- _WHAT THE TASK ASKS_: Only the lines from the one holding "yellow brick C7:C8" to the final line of the material below belong in the answer, transcribed exactly.

- _SOURCE MATERIAL_:
>>>>>

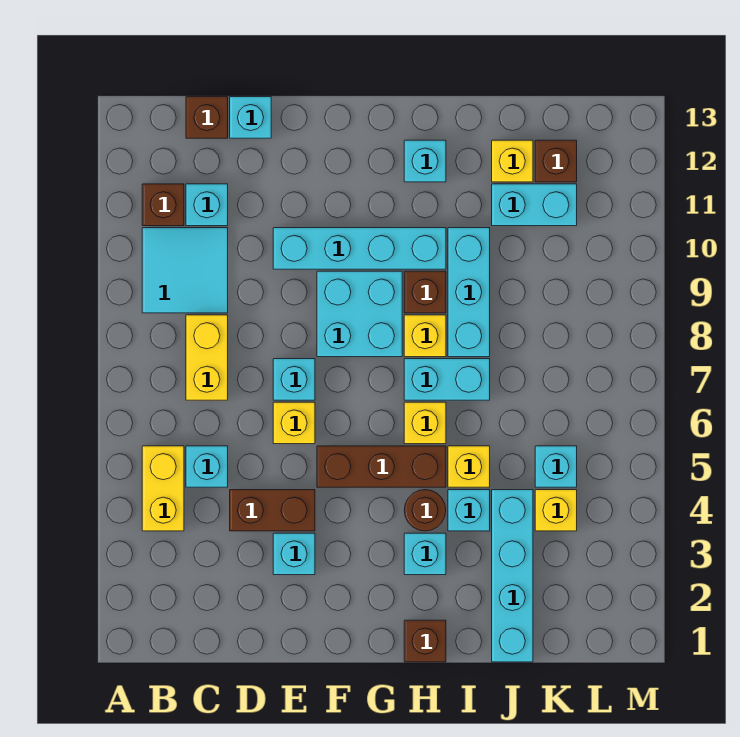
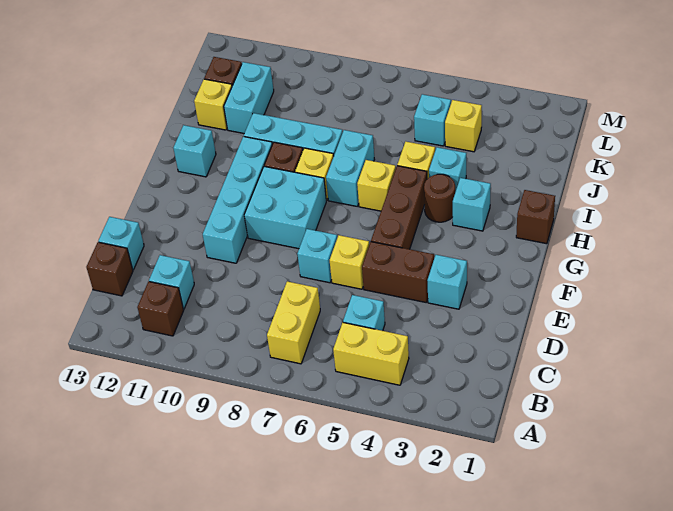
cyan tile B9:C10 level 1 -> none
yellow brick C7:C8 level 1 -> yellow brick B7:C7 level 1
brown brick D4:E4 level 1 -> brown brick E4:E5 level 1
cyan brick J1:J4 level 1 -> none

<<<<<

- _RESULT OF THIS TASK_:
yellow brick C7:C8 level 1 -> yellow brick B7:C7 level 1
brown brick D4:E4 level 1 -> brown brick E4:E5 level 1
cyan brick J1:J4 level 1 -> none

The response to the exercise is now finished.